- Opening Delimiter -

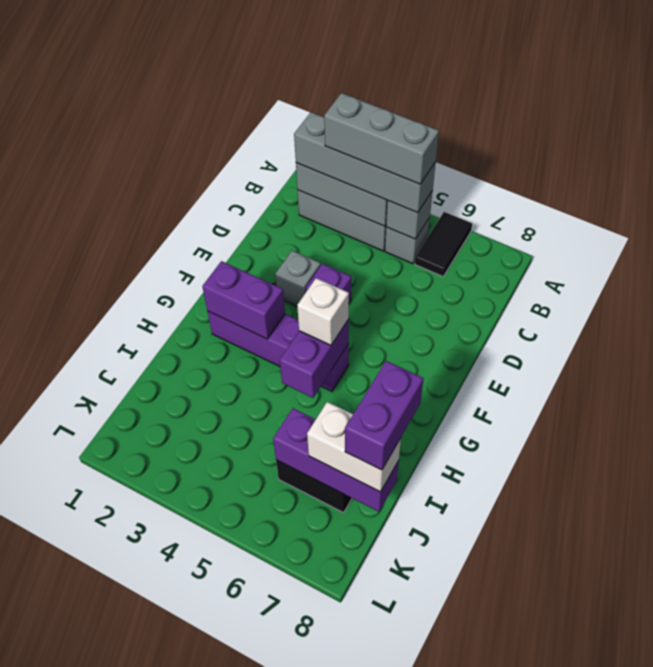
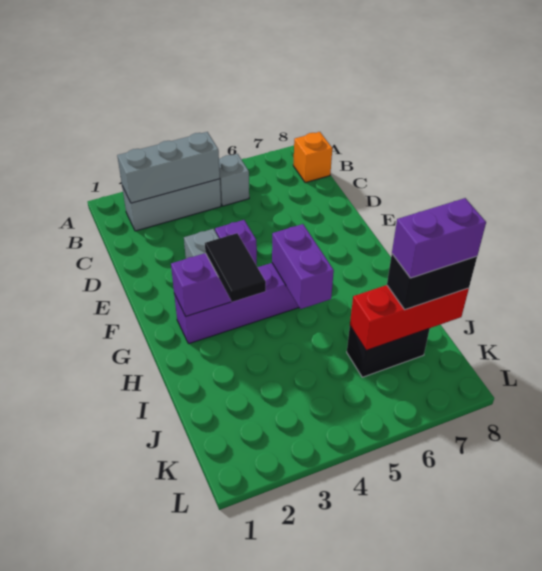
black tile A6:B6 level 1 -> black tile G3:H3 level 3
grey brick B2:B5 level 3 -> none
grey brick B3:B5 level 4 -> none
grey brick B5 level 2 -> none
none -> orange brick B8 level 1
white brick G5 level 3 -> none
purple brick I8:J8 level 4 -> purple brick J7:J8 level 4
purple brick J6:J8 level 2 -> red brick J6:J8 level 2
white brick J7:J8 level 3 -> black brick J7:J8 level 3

- Closing Delimiter -
- Opening Delimiter -

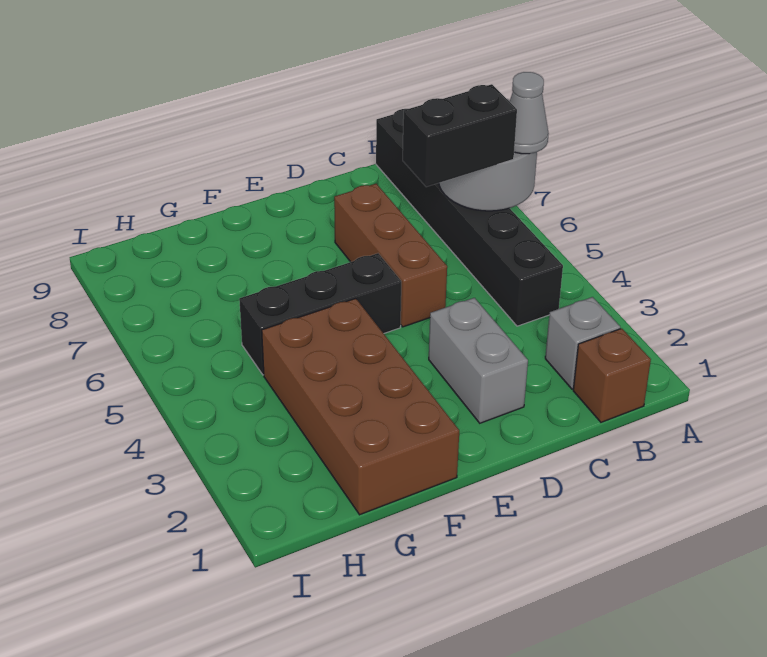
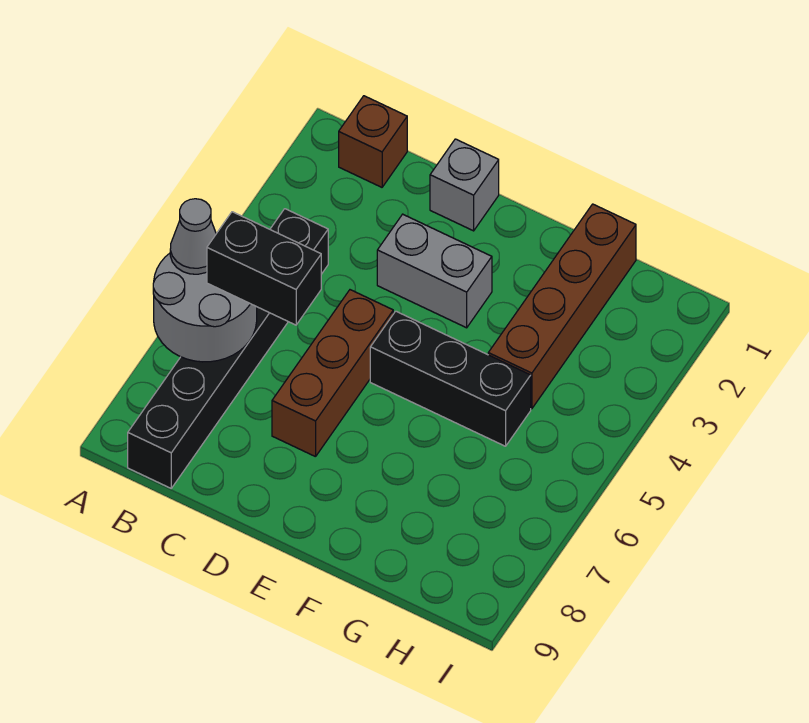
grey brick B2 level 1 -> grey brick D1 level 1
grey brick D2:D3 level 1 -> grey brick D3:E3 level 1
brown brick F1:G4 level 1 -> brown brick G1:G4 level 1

- Closing Delimiter -

From the records above, give again exactly the lines running from the line with "purple brick J6:J8" to the line with "white brick J7:J8", inclusive.

WRITTEN RESPONSE
purple brick J6:J8 level 2 -> red brick J6:J8 level 2
white brick J7:J8 level 3 -> black brick J7:J8 level 3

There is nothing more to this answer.